:: What to produce ::
Please repeat the lines below, exactly and only, from the one that holds "FAN pin SIG: D4 -> D9" through the one that holds "SONAR3 pin GND: GND -> none".

[[ Dataset open ]]

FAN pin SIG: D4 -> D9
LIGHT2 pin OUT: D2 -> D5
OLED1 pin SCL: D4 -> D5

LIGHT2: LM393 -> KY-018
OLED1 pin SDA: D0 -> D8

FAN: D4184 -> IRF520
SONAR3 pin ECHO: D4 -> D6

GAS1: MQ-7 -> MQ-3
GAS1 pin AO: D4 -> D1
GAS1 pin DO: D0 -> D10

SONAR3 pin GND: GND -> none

[[ Dataset closed ]]
[[ Dataset open ]]

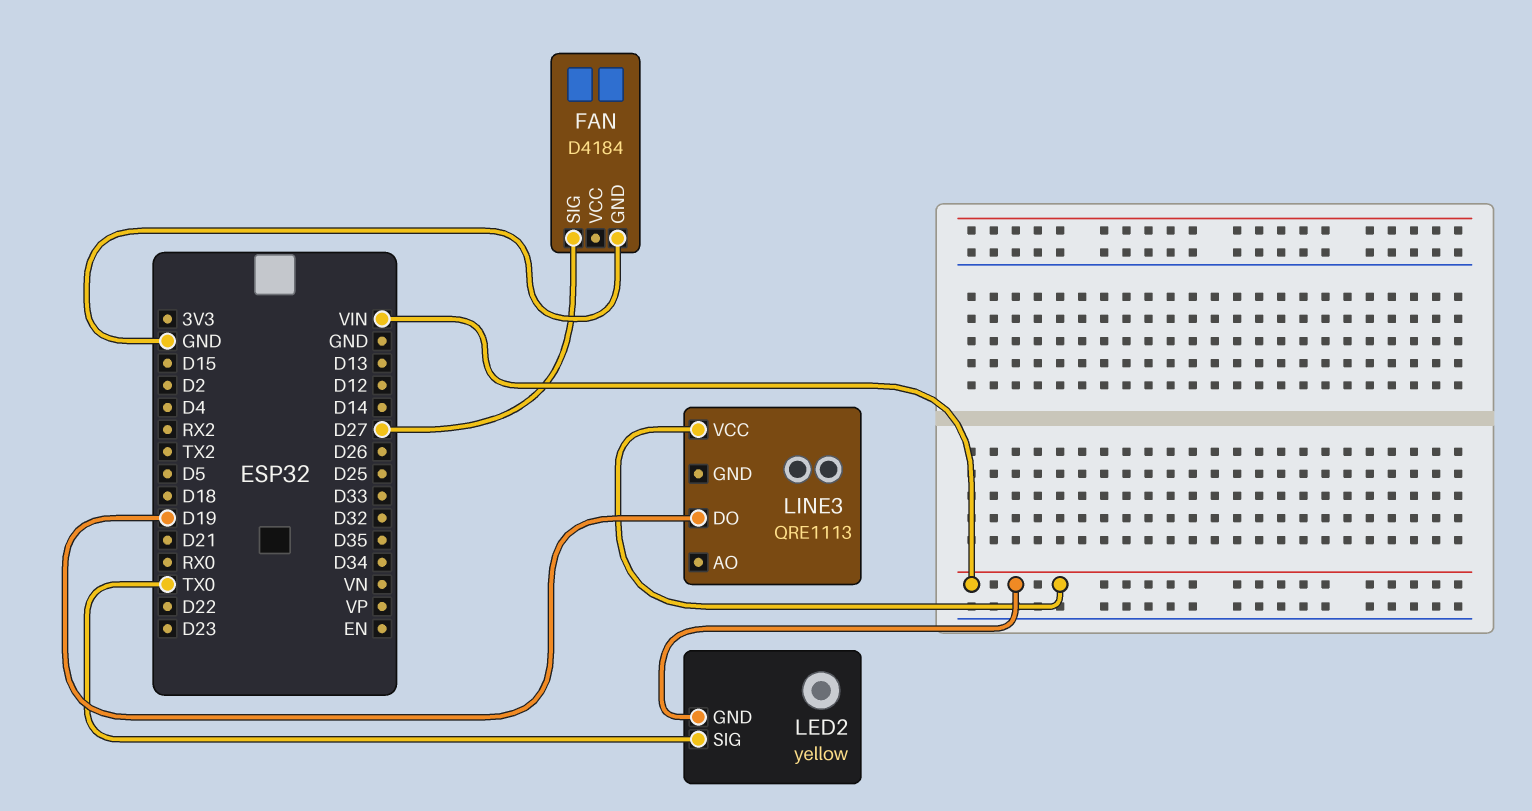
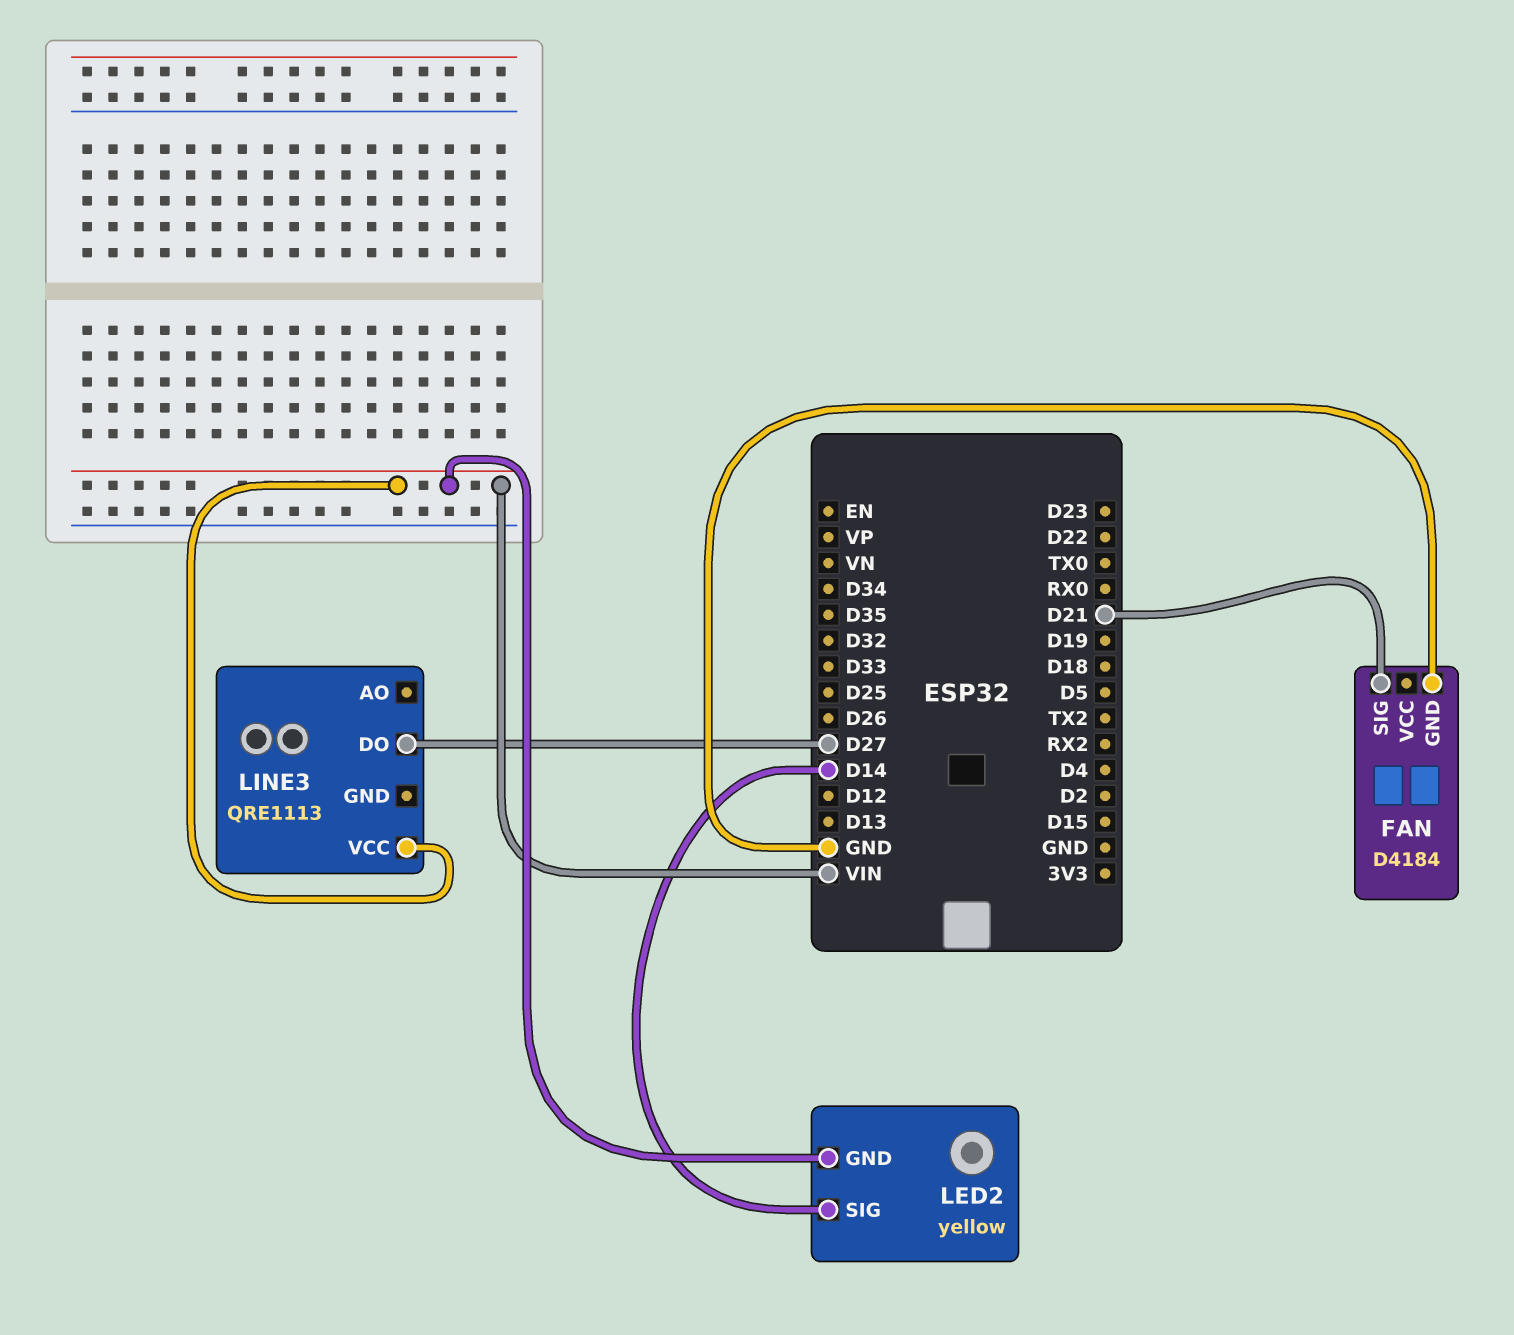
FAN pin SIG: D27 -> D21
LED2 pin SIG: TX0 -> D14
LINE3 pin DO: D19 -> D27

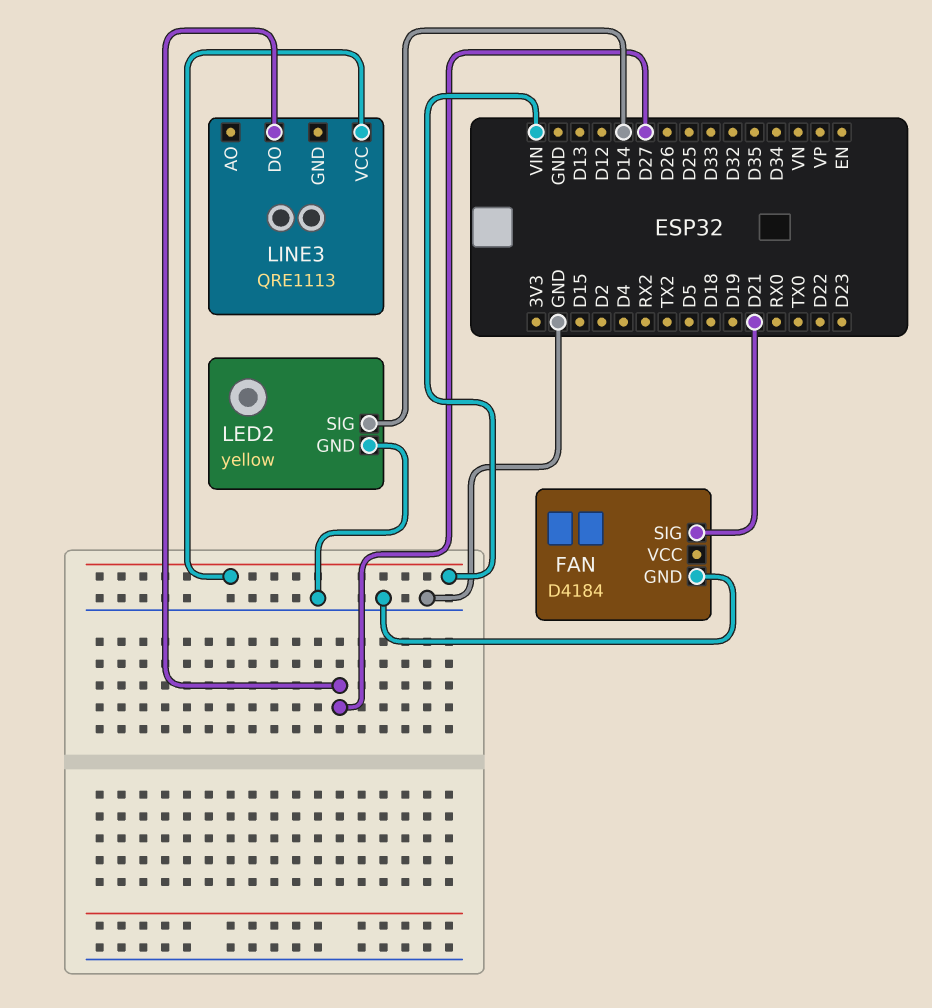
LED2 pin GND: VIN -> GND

[[ Dataset closed ]]

:: Written response ::
FAN pin SIG: D4 -> D9
LIGHT2 pin OUT: D2 -> D5
OLED1 pin SCL: D4 -> D5

LIGHT2: LM393 -> KY-018
OLED1 pin SDA: D0 -> D8

FAN: D4184 -> IRF520
SONAR3 pin ECHO: D4 -> D6

GAS1: MQ-7 -> MQ-3
GAS1 pin AO: D4 -> D1
GAS1 pin DO: D0 -> D10

SONAR3 pin GND: GND -> none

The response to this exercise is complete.